[Input data]

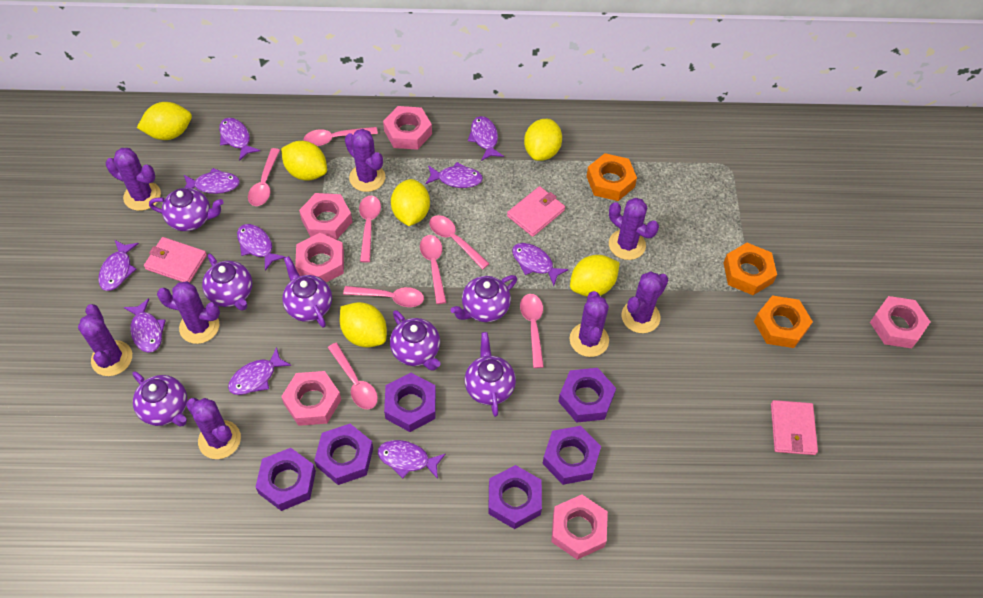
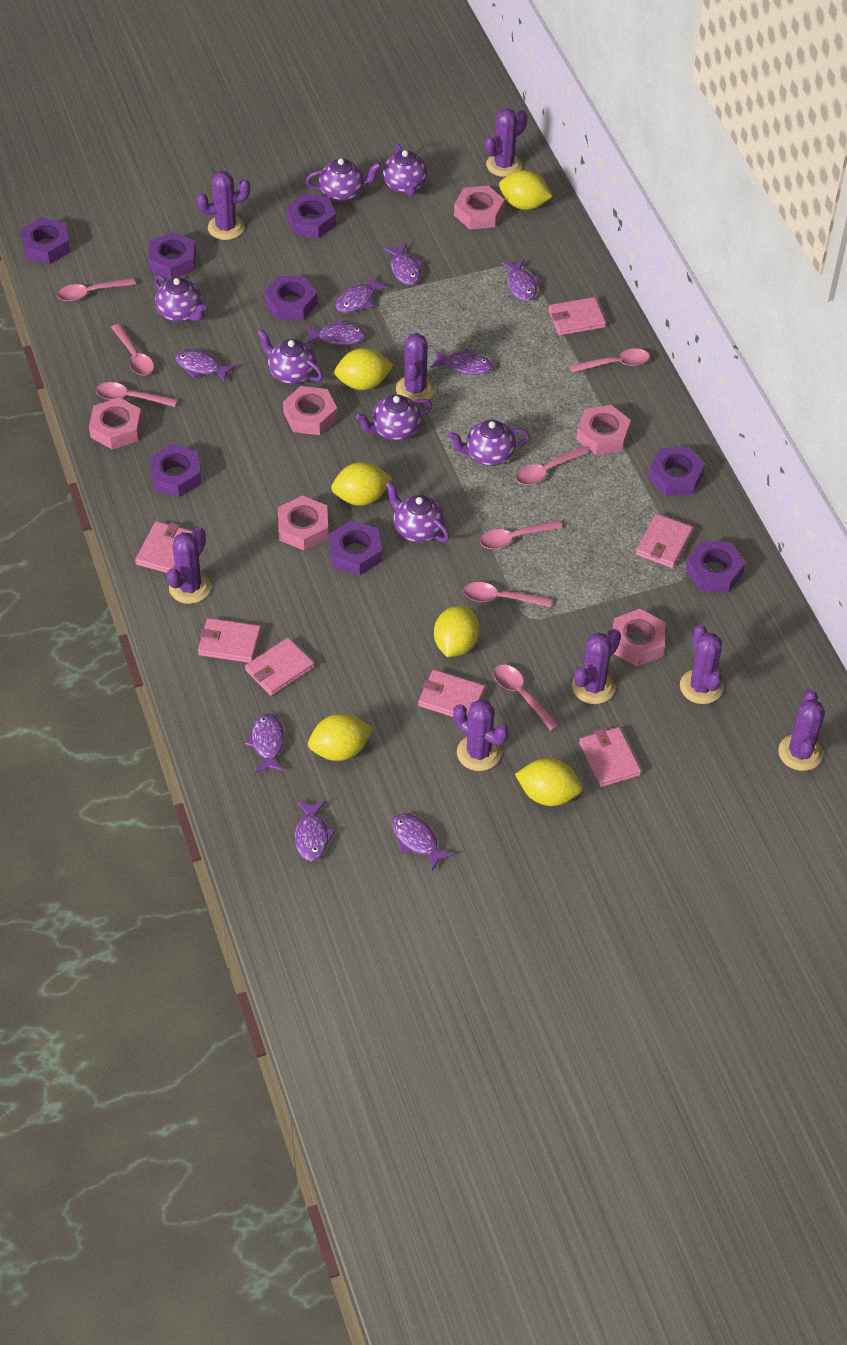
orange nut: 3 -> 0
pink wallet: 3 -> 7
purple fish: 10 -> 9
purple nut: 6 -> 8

[/Input data]
[Input data]

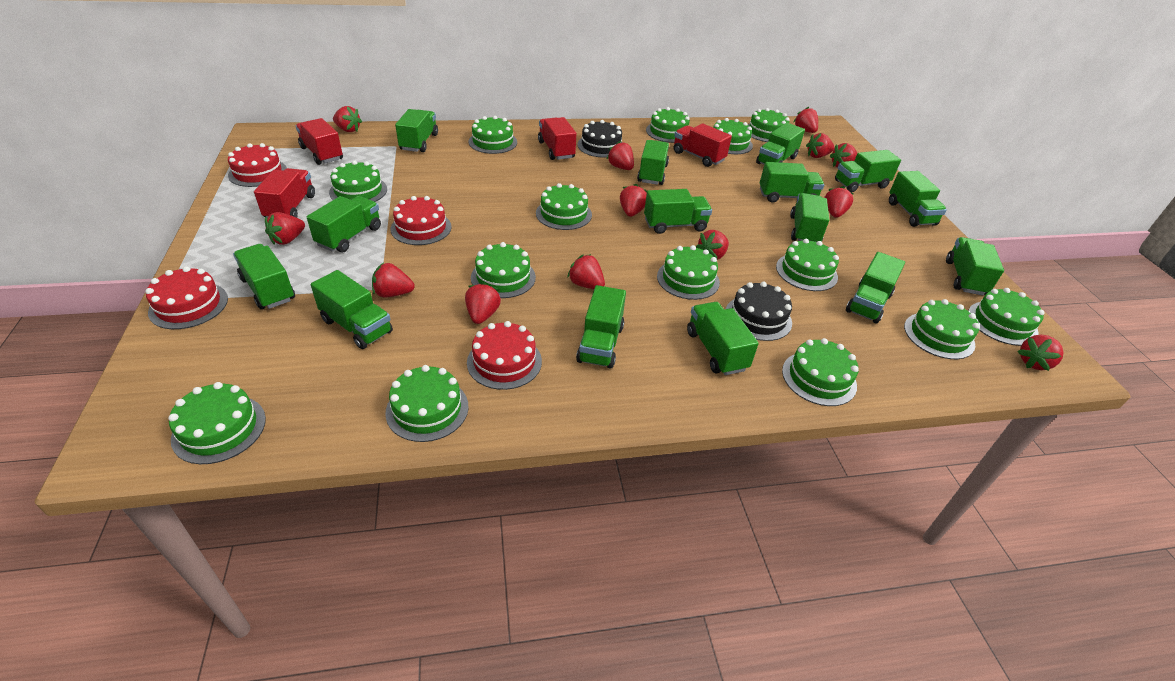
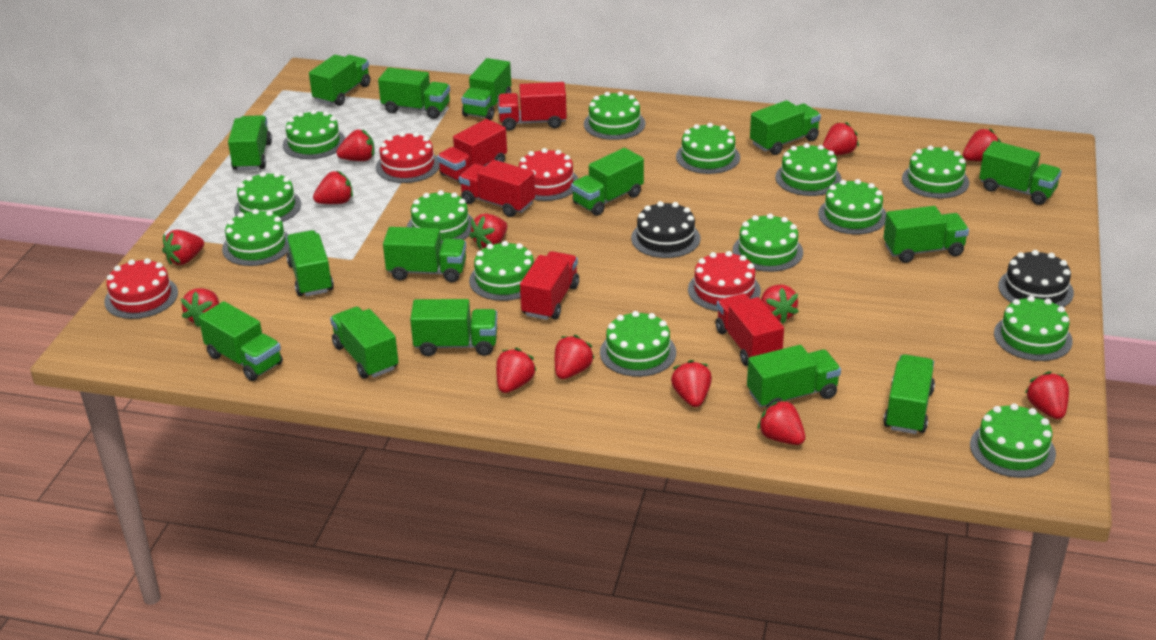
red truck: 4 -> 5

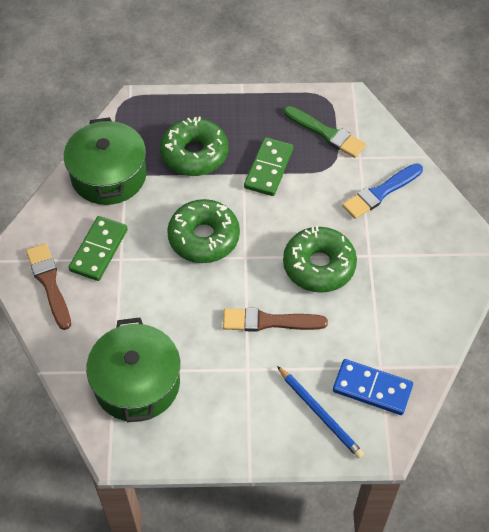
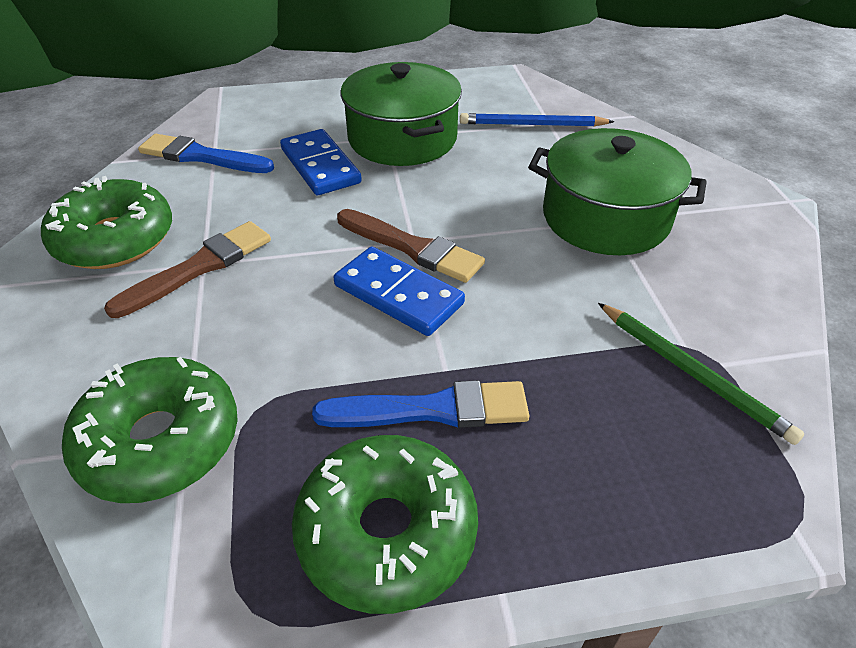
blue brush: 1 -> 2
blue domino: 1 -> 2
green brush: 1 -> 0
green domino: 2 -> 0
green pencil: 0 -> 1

[/Input data]

* Exercise directions
Repeat exactly the lines above from the one with "blue brush: 1 -> 2" up to and including the one with "green pencil: 0 -> 1". No other line belongs in the reply.

* Answer for the task
blue brush: 1 -> 2
blue domino: 1 -> 2
green brush: 1 -> 0
green domino: 2 -> 0
green pencil: 0 -> 1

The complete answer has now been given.